Version difference data
☆ ☆ ☆

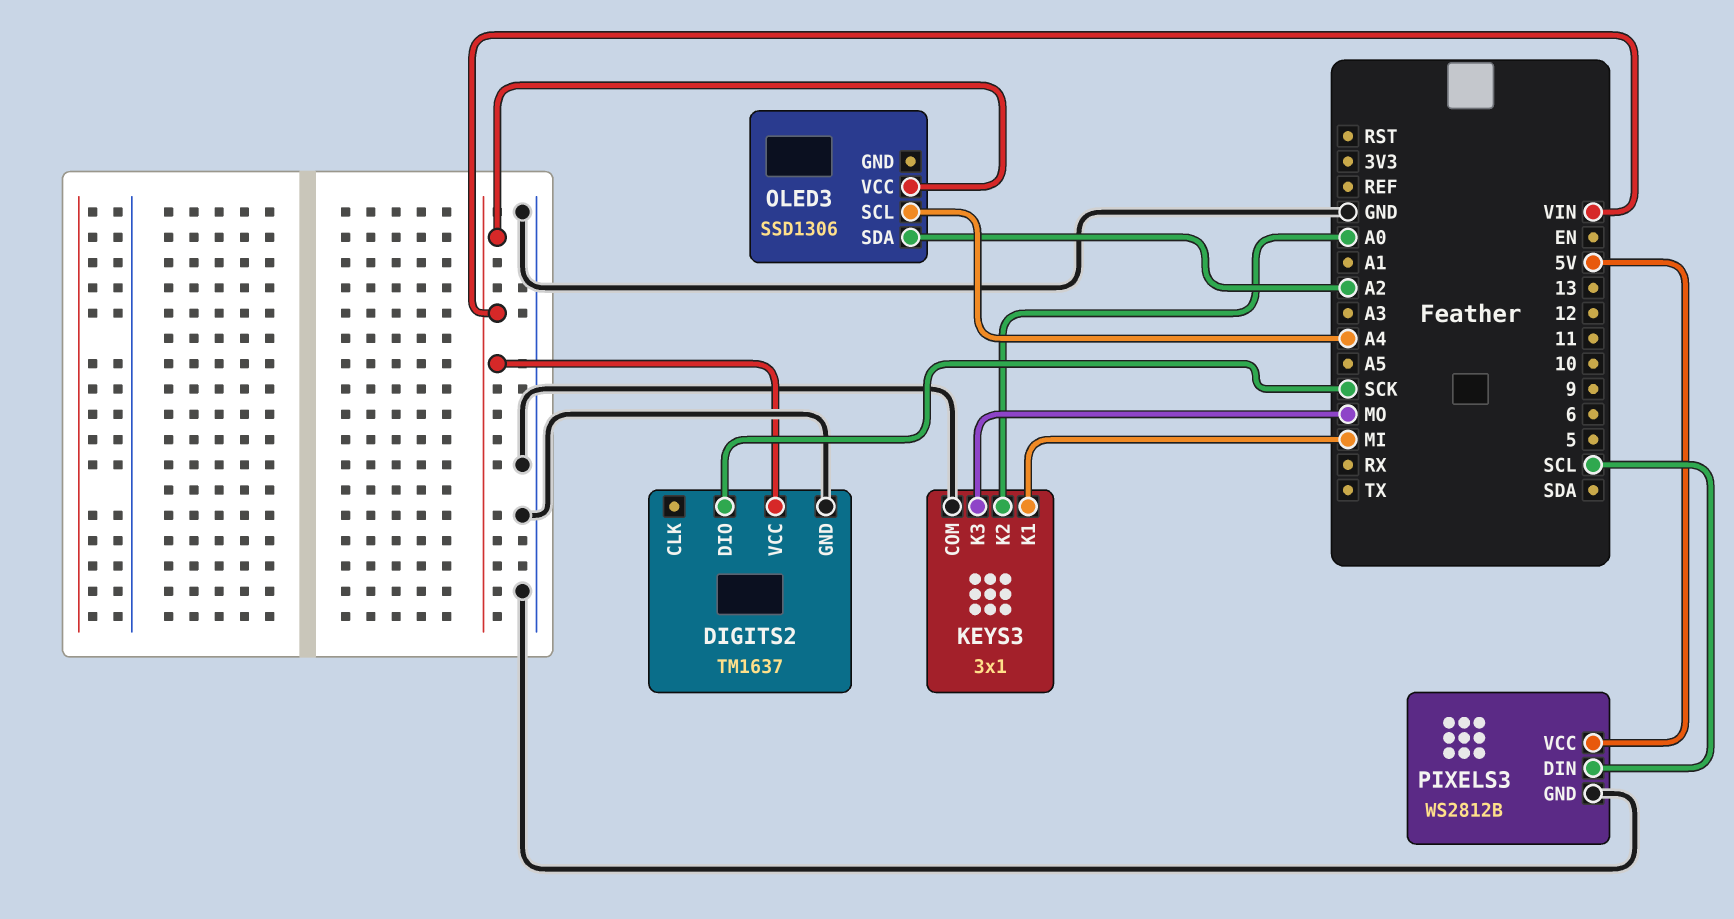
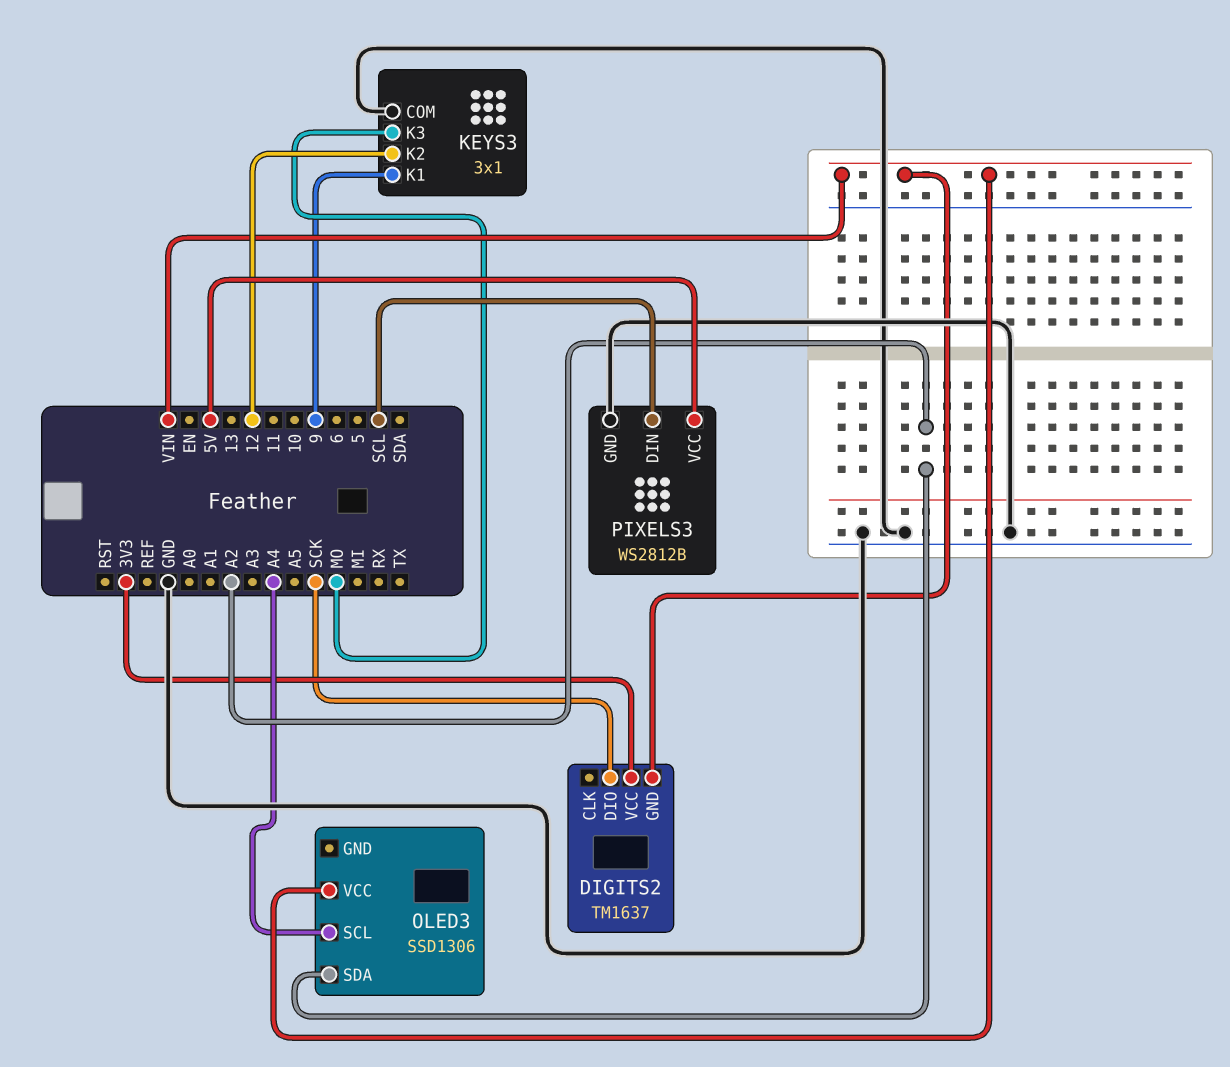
DIGITS2 pin GND: GND -> VIN
DIGITS2 pin VCC: VIN -> 3V3
KEYS3 pin K1: MI -> 9
KEYS3 pin K2: A0 -> 12

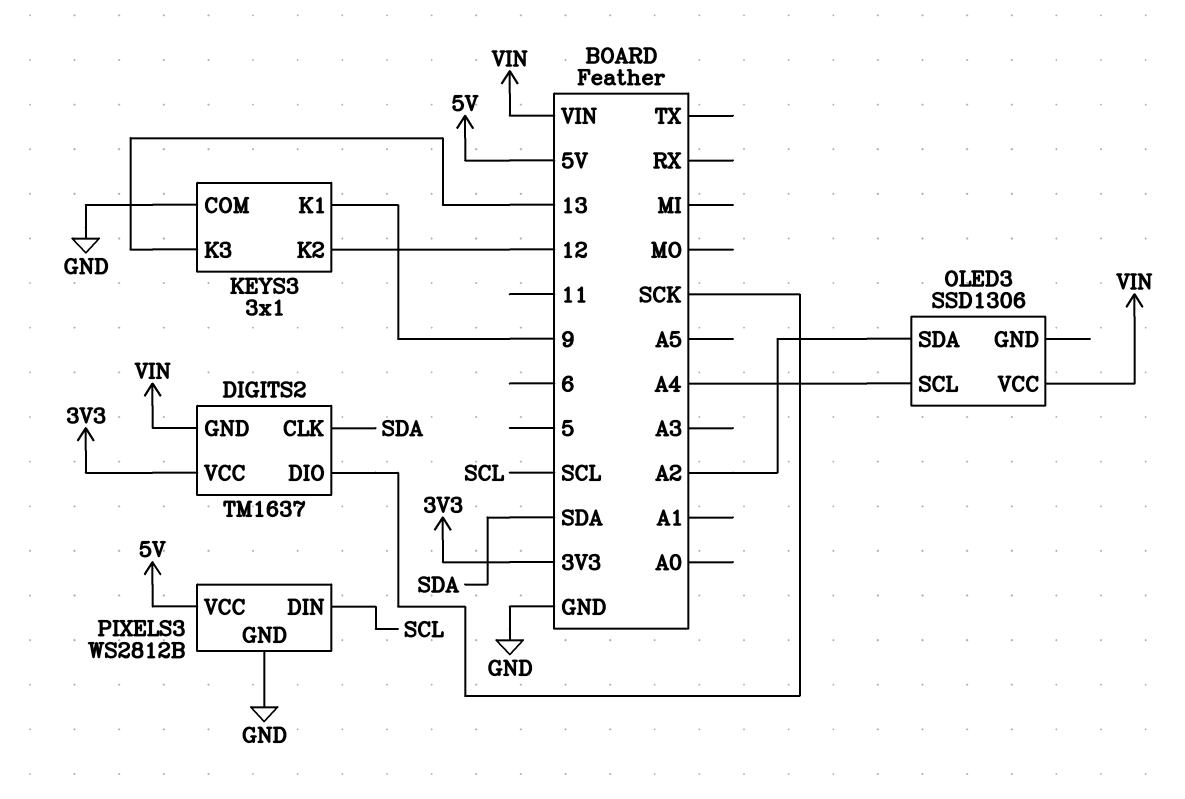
DIGITS2 pin CLK: none -> SDA
KEYS3 pin K3: MO -> 13

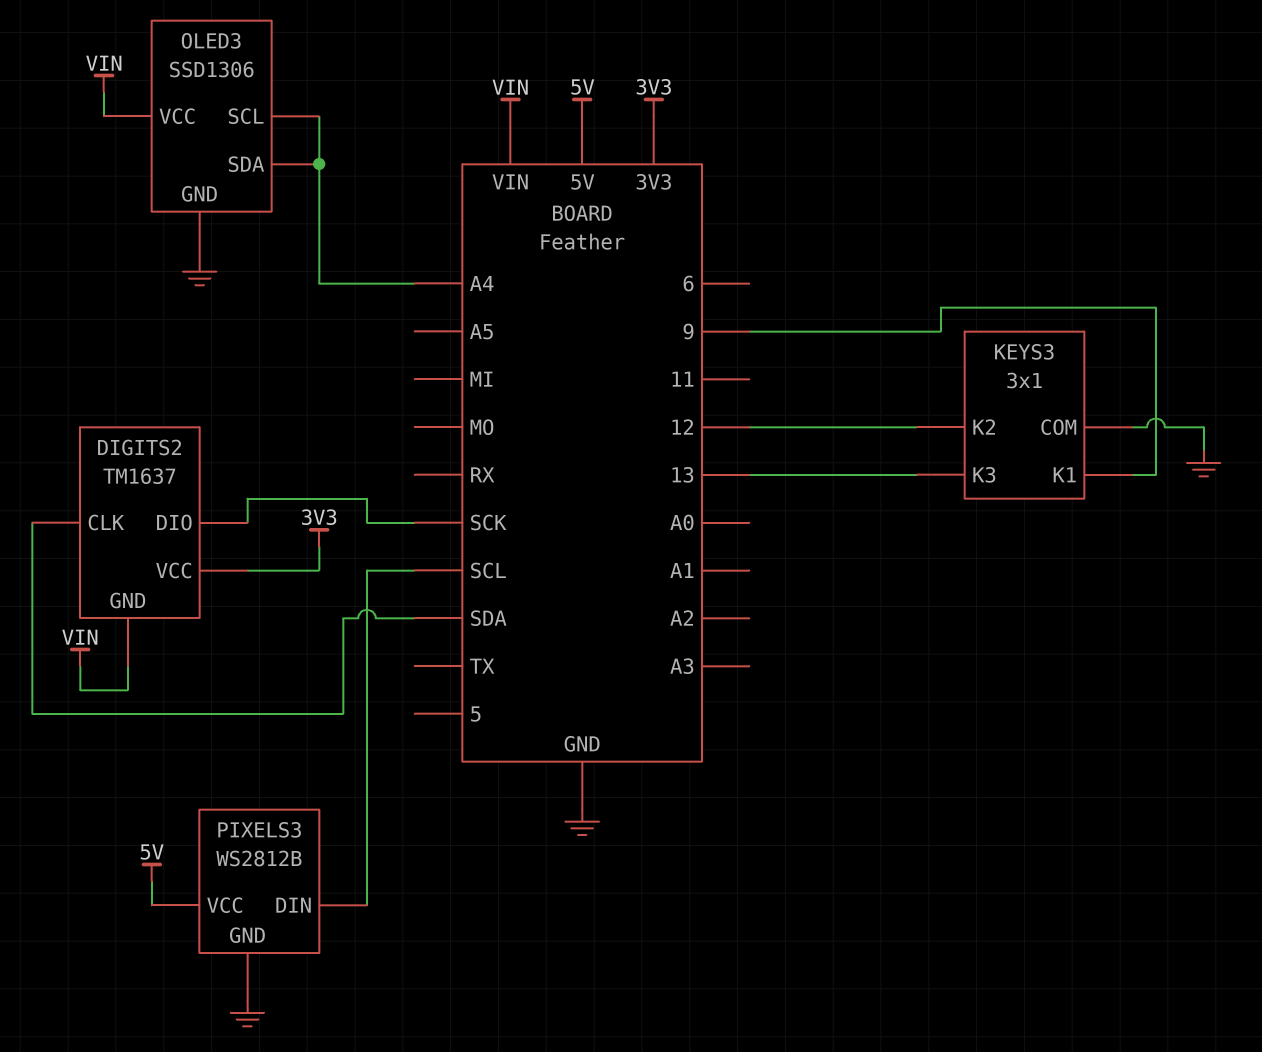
OLED3 pin GND: none -> GND
OLED3 pin SDA: A2 -> A4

☆ ☆ ☆

_Task details_.
What is wanted is a verbatim transcription of every record above, pictures excluded.

_Result of this exercise_.
DIGITS2 pin GND: GND -> VIN
DIGITS2 pin VCC: VIN -> 3V3
KEYS3 pin K1: MI -> 9
KEYS3 pin K2: A0 -> 12

DIGITS2 pin CLK: none -> SDA
KEYS3 pin K3: MO -> 13

OLED3 pin GND: none -> GND
OLED3 pin SDA: A2 -> A4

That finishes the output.